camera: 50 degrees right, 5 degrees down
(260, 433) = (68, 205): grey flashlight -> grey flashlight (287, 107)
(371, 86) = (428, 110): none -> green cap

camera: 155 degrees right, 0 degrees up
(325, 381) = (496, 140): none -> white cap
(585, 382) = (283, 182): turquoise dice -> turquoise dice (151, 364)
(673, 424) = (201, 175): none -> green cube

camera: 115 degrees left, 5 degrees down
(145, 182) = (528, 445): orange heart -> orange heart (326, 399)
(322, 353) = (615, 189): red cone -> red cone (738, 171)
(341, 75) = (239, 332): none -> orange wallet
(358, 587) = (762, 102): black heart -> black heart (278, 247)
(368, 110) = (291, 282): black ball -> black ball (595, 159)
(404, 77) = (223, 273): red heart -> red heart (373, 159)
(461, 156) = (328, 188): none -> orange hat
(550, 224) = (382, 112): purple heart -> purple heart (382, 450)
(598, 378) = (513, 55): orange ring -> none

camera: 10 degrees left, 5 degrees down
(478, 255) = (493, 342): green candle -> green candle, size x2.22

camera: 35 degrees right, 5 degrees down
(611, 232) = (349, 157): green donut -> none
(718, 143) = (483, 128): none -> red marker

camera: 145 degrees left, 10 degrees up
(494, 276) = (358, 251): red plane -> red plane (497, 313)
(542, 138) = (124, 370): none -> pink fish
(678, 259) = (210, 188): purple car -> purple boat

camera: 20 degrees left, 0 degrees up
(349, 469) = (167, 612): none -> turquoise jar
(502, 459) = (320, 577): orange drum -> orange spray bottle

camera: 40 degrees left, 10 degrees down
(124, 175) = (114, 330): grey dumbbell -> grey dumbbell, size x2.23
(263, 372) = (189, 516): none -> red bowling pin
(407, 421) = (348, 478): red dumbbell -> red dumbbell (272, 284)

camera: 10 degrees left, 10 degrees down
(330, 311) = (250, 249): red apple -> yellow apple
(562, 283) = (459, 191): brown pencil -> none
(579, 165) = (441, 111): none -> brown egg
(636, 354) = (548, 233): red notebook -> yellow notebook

* PROBLEM DESCRIPTION:
Could you restate every entry above word for word?

* EXERCISE RESULT:
camera: 50 degrees right, 5 degrees down
(260, 433) = (68, 205): grey flashlight -> grey flashlight (287, 107)
(371, 86) = (428, 110): none -> green cap

camera: 155 degrees right, 0 degrees up
(325, 381) = (496, 140): none -> white cap
(585, 382) = (283, 182): turquoise dice -> turquoise dice (151, 364)
(673, 424) = (201, 175): none -> green cube

camera: 115 degrees left, 5 degrees down
(145, 182) = (528, 445): orange heart -> orange heart (326, 399)
(322, 353) = (615, 189): red cone -> red cone (738, 171)
(341, 75) = (239, 332): none -> orange wallet
(358, 587) = (762, 102): black heart -> black heart (278, 247)
(368, 110) = (291, 282): black ball -> black ball (595, 159)
(404, 77) = (223, 273): red heart -> red heart (373, 159)
(461, 156) = (328, 188): none -> orange hat
(550, 224) = (382, 112): purple heart -> purple heart (382, 450)
(598, 378) = (513, 55): orange ring -> none

camera: 10 degrees left, 5 degrees down
(478, 255) = (493, 342): green candle -> green candle, size x2.22

camera: 35 degrees right, 5 degrees down
(611, 232) = (349, 157): green donut -> none
(718, 143) = (483, 128): none -> red marker

camera: 145 degrees left, 10 degrees up
(494, 276) = (358, 251): red plane -> red plane (497, 313)
(542, 138) = (124, 370): none -> pink fish
(678, 259) = (210, 188): purple car -> purple boat

camera: 20 degrees left, 0 degrees up
(349, 469) = (167, 612): none -> turquoise jar
(502, 459) = (320, 577): orange drum -> orange spray bottle

camera: 40 degrees left, 10 degrees down
(124, 175) = (114, 330): grey dumbbell -> grey dumbbell, size x2.23
(263, 372) = (189, 516): none -> red bowling pin
(407, 421) = (348, 478): red dumbbell -> red dumbbell (272, 284)

camera: 10 degrees left, 10 degrees down
(330, 311) = (250, 249): red apple -> yellow apple
(562, 283) = (459, 191): brown pencil -> none
(579, 165) = (441, 111): none -> brown egg
(636, 354) = (548, 233): red notebook -> yellow notebook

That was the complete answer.